Prompt: Transcribe, word for word, every record in the data below.

── Exercise data

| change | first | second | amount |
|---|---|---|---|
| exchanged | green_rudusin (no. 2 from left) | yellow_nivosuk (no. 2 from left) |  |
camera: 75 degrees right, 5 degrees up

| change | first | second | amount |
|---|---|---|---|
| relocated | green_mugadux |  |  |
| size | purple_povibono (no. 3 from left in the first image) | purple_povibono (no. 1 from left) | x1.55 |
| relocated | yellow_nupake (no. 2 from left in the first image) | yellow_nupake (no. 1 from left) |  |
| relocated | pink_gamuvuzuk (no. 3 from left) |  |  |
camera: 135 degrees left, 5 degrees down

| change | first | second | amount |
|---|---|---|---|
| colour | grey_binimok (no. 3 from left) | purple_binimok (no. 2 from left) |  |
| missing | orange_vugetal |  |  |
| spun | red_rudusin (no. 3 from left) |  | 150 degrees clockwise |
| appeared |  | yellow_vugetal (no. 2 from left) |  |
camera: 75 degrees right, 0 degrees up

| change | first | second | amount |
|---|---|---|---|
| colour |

────

Response box:
| change | first | second | amount |
|---|---|---|---|
| exchanged | green_rudusin (no. 2 from left) | yellow_nivosuk (no. 2 from left) |  |
camera: 75 degrees right, 5 degrees up

| change | first | second | amount |
|---|---|---|---|
| relocated | green_mugadux |  |  |
| size | purple_povibono (no. 3 from left in the first image) | purple_povibono (no. 1 from left) | x1.55 |
| relocated | yellow_nupake (no. 2 from left in the first image) | yellow_nupake (no. 1 from left) |  |
| relocated | pink_gamuvuzuk (no. 3 from left) |  |  |
camera: 135 degrees left, 5 degrees down

| change | first | second | amount |
|---|---|---|---|
| colour | grey_binimok (no. 3 from left) | purple_binimok (no. 2 from left) |  |
| missing | orange_vugetal |  |  |
| spun | red_rudusin (no. 3 from left) |  | 150 degrees clockwise |
| appeared |  | yellow_vugetal (no. 2 from left) |  |
camera: 75 degrees right, 0 degrees up

| change | first | second | amount |
|---|---|---|---|
| colour |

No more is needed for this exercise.